BEGIN INPUT
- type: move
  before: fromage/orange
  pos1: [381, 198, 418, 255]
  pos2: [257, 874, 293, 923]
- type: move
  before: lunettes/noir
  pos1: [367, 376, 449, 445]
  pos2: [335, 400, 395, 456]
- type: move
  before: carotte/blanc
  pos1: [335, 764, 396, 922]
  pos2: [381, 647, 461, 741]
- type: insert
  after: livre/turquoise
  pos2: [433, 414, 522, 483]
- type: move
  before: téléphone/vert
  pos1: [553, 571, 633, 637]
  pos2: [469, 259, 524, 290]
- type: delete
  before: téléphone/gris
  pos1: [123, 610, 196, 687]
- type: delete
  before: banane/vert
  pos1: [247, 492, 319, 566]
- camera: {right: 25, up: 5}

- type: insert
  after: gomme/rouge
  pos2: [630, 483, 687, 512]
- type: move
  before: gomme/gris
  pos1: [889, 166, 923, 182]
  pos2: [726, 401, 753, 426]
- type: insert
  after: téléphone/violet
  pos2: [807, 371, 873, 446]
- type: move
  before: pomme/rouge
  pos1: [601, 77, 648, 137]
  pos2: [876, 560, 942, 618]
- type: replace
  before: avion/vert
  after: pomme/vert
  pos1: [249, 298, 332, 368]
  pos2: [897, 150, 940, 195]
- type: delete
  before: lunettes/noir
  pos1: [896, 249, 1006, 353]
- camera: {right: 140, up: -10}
END INPUT
BEGIN INPUT
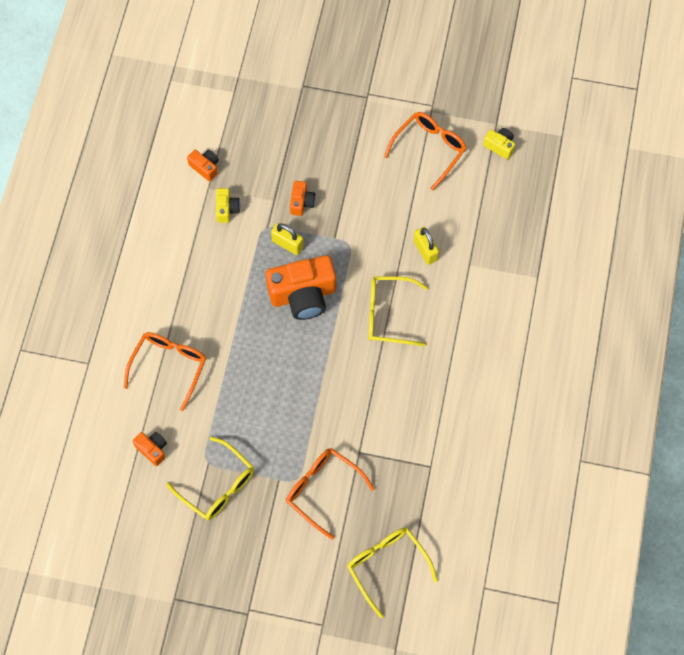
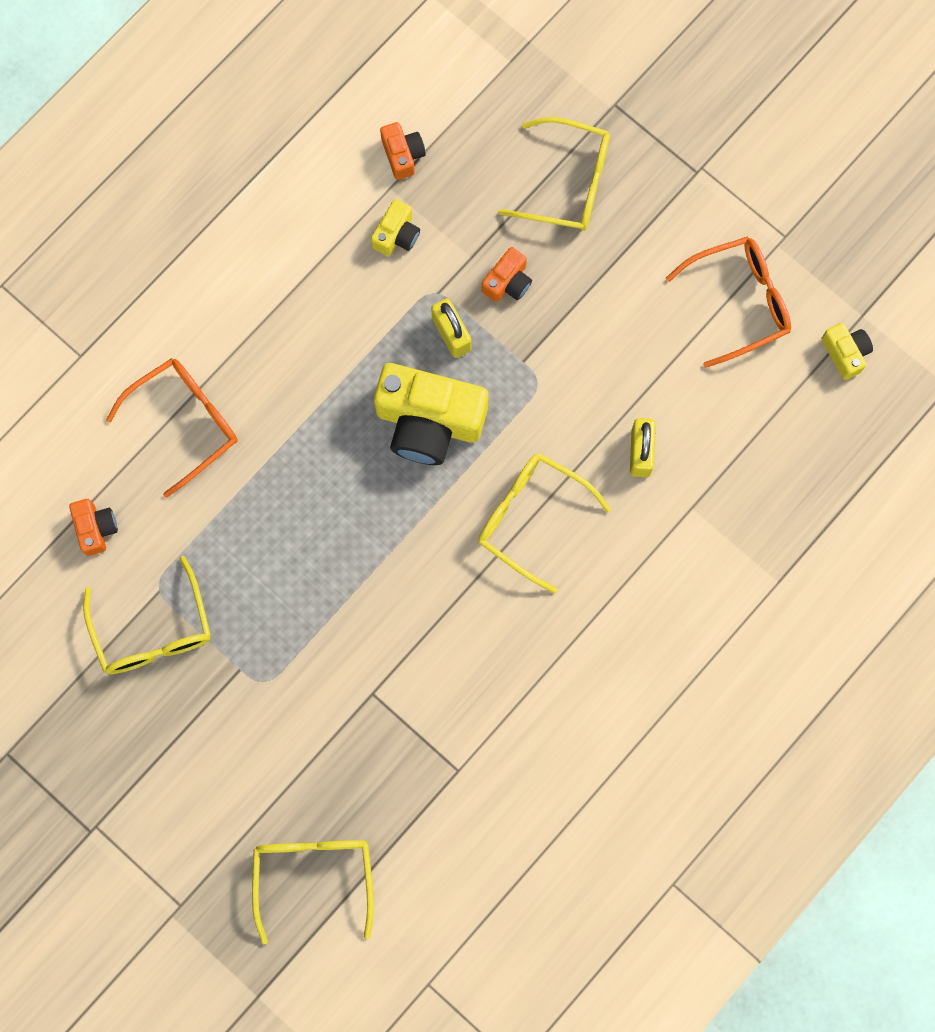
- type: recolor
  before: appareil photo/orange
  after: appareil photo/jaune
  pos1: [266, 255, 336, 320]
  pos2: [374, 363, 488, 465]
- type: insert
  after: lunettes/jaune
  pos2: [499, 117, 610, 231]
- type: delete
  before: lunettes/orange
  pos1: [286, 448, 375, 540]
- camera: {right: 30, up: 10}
END INPUT
§ PROBLEM TO SOLVE:
In the listing above, find the line with "before: téléphone/vert" and the line with "pos1: [247, 492, 319, 566]", then reproduce both and every line between them exactly.

§ EXPECTED ANSWER:
  before: téléphone/vert
  pos1: [553, 571, 633, 637]
  pos2: [469, 259, 524, 290]
- type: delete
  before: téléphone/gris
  pos1: [123, 610, 196, 687]
- type: delete
  before: banane/vert
  pos1: [247, 492, 319, 566]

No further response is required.